- EXERCISE PROMPT
Return exactly the lines of the entries, from the one with "white brush: 2 -> 4" to the last.

** Opening SUPPLIED DATA block **

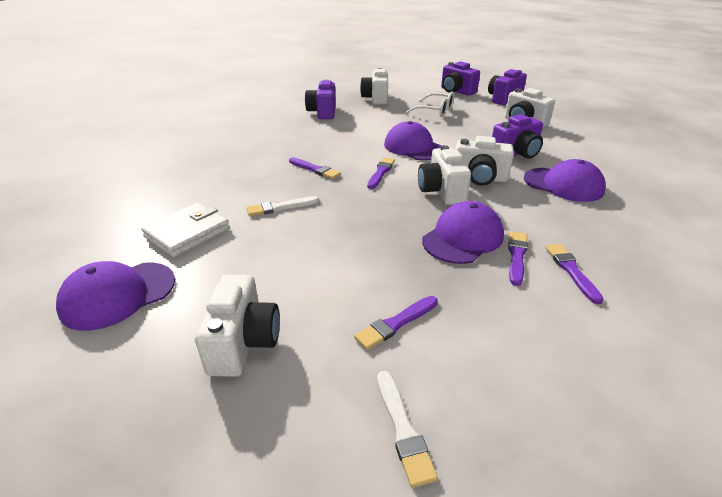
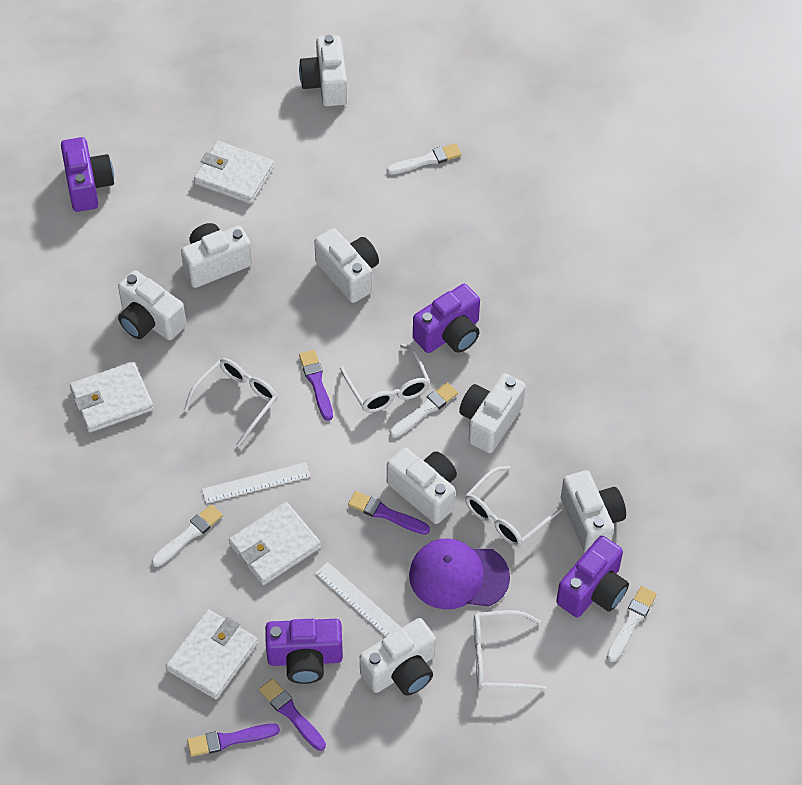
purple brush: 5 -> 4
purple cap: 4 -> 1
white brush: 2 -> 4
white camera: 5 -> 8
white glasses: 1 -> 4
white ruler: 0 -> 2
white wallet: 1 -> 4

** Closing SUPPLIED DATA block **

- REPLY
white brush: 2 -> 4
white camera: 5 -> 8
white glasses: 1 -> 4
white ruler: 0 -> 2
white wallet: 1 -> 4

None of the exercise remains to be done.